- _Data to process_:
"""

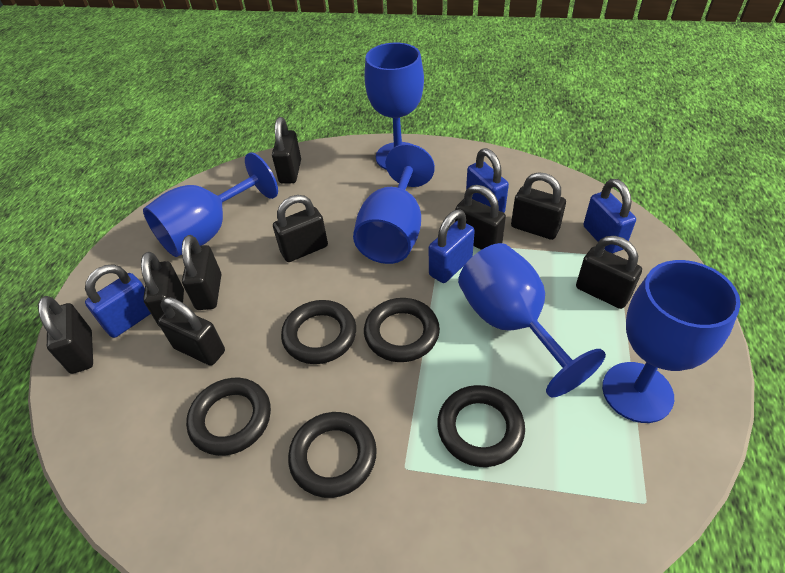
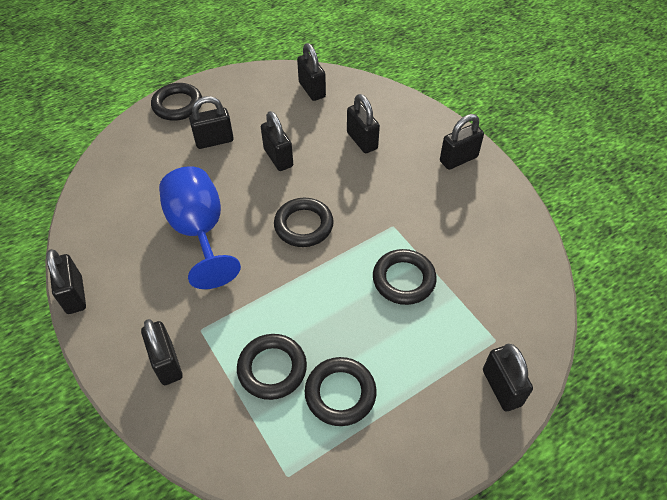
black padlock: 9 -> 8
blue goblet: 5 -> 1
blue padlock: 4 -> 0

"""
"""

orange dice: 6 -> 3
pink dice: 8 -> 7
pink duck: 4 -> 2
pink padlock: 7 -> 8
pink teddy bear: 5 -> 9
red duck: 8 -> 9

"""
"""

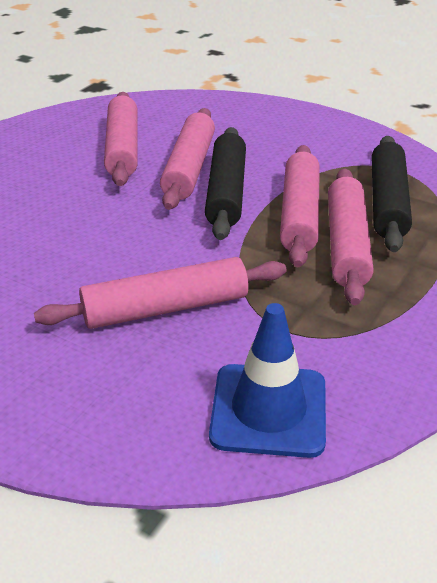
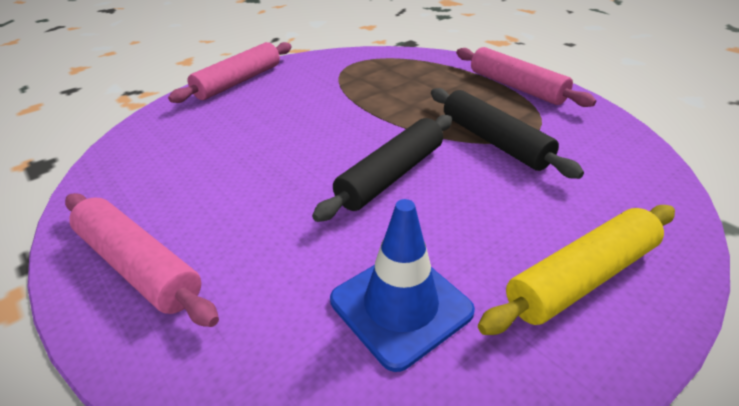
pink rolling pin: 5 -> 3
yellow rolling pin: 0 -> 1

"""

In the data above, retype exactly and only the lines between the one holding "pink duck: 4 -> 2" and the one holding "red duck: 8 -> 9", inclusive.

pink duck: 4 -> 2
pink padlock: 7 -> 8
pink teddy bear: 5 -> 9
red duck: 8 -> 9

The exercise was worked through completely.